##### Information supplied
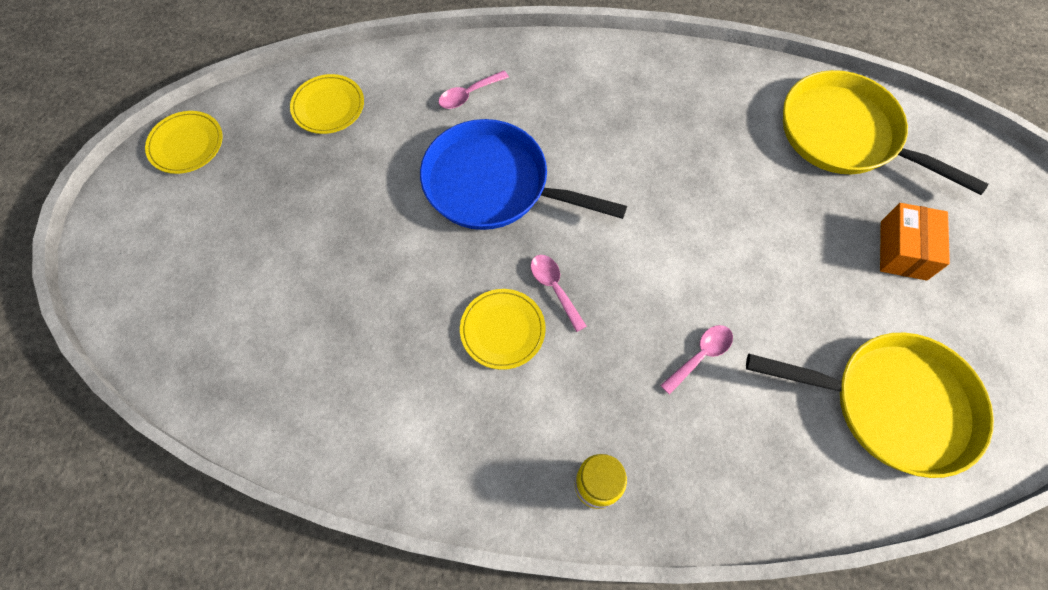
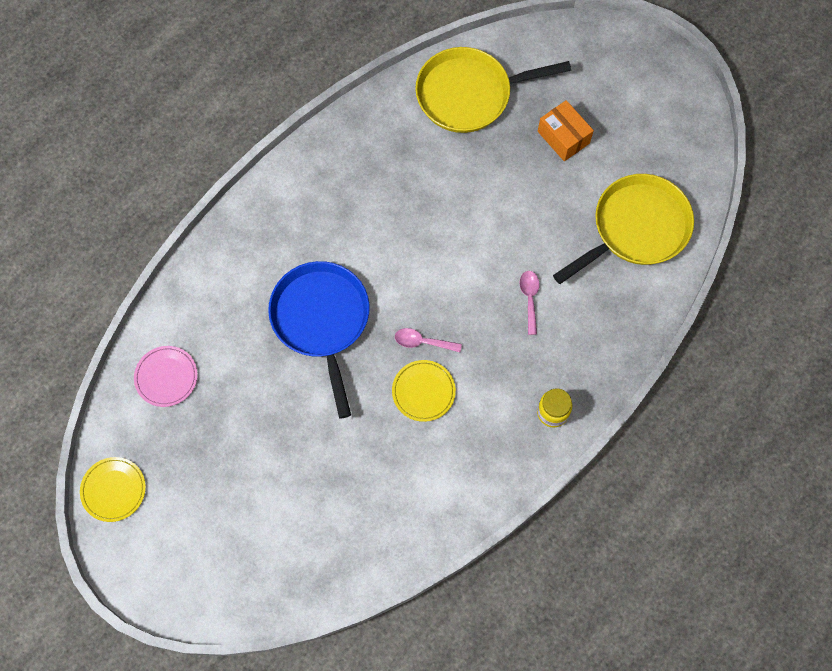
camera: 50 degrees left, 5 degrees up
(328, 106) = (166, 377): yellow plate -> pink plate
(468, 95) = (239, 282): pink spoon -> none
(493, 184) = (322, 320): blue pan -> blue pan turned 105 degrees clockwise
##########
§ What the exercise asks
Find every line above that contains the word "degrees", and return each one.

§ Written reply
camera: 50 degrees left, 5 degrees up
(493, 184) = (322, 320): blue pan -> blue pan turned 105 degrees clockwise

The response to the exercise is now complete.